> **Task description**: Find every line in the data below that contains the string "override" and copy each of those lines out in full.

> **Material supplied**:
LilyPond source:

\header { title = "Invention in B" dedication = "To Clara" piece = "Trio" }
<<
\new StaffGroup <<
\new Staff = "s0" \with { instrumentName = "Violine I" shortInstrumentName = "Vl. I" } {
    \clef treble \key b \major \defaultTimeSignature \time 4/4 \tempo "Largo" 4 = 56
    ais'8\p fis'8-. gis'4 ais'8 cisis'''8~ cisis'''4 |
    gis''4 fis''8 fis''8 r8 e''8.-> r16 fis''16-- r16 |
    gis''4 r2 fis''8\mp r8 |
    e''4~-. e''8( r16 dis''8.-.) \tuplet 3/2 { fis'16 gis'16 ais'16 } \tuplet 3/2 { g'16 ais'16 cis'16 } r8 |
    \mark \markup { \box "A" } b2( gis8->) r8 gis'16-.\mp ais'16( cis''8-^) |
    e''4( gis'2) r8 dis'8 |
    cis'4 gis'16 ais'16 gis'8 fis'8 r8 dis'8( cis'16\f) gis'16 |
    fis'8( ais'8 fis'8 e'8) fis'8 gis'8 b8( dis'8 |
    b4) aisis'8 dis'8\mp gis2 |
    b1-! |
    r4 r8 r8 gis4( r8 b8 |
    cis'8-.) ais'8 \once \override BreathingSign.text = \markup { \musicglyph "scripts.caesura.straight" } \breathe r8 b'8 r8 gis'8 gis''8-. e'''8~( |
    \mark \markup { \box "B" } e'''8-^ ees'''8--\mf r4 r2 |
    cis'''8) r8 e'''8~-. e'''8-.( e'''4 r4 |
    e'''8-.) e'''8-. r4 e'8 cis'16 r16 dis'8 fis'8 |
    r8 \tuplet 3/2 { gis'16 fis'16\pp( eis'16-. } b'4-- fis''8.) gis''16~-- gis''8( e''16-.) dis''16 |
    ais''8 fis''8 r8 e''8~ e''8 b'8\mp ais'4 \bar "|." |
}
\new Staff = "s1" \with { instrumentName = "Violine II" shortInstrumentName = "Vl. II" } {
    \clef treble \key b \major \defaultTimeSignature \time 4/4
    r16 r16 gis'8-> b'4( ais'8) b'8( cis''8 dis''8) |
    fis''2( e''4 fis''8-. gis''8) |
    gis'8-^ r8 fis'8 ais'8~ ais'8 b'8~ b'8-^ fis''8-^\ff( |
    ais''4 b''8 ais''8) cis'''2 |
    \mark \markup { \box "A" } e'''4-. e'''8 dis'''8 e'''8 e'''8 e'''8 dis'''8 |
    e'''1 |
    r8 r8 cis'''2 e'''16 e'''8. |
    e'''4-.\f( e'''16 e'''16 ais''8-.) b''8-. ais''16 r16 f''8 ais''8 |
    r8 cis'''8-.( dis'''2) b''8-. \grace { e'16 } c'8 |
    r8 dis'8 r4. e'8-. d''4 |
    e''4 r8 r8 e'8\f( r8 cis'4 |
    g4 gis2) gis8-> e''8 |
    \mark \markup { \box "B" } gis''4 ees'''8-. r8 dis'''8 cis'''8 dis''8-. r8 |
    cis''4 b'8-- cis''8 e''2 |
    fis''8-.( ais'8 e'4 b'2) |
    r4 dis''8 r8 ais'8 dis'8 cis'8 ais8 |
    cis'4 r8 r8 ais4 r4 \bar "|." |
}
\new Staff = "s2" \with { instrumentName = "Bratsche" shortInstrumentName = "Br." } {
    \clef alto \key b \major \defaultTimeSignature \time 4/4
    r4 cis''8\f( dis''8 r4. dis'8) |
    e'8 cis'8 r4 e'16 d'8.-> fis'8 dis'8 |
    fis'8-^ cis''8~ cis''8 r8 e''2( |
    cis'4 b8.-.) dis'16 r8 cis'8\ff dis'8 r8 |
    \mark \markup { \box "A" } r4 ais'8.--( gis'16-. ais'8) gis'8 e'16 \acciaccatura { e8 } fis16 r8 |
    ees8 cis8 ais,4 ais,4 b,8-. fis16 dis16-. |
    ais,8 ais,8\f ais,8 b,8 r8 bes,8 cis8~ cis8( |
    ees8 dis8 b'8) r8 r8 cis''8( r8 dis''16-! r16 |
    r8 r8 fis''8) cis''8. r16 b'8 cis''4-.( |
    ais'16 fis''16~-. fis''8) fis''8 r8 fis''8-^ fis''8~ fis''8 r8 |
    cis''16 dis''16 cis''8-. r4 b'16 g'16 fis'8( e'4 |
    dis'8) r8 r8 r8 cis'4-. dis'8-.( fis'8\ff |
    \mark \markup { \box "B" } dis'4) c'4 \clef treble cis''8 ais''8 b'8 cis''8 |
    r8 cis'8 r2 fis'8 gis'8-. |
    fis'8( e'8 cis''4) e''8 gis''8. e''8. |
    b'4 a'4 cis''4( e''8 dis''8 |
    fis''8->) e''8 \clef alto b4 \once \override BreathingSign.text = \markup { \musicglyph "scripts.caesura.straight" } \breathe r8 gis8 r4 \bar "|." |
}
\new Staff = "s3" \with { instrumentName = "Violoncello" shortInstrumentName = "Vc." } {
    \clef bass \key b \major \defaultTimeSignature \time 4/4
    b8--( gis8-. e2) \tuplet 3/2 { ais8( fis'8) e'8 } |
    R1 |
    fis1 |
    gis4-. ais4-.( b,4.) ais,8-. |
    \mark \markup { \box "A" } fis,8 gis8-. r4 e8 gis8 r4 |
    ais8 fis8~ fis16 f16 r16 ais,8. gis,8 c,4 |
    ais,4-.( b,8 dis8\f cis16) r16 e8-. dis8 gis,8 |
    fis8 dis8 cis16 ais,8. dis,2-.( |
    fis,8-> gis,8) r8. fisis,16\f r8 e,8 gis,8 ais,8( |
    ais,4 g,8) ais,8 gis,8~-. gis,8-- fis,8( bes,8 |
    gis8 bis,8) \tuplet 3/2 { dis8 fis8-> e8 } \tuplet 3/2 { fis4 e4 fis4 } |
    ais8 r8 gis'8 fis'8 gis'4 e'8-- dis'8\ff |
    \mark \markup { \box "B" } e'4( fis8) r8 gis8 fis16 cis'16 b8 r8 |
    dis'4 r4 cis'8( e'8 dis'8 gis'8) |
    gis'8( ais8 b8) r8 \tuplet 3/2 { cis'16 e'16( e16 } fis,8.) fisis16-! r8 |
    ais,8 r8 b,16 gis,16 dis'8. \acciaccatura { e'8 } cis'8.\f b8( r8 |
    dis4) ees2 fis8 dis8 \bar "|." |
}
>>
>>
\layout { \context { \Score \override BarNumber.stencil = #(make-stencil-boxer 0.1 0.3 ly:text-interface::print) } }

> **Right answer**:
    cis'8-.) ais'8 \once \override BreathingSign.text = \markup { \musicglyph "scripts.caesura.straight" } \breathe r8 b'8 r8 gis'8 gis''8-. e'''8~( |
    fis''8->) e''8 \clef alto b4 \once \override BreathingSign.text = \markup { \musicglyph "scripts.caesura.straight" } \breathe r8 gis8 r4 \bar "|." |
\layout { \context { \Score \override BarNumber.stencil = #(make-stencil-boxer 0.1 0.3 ly:text-interface::print) } }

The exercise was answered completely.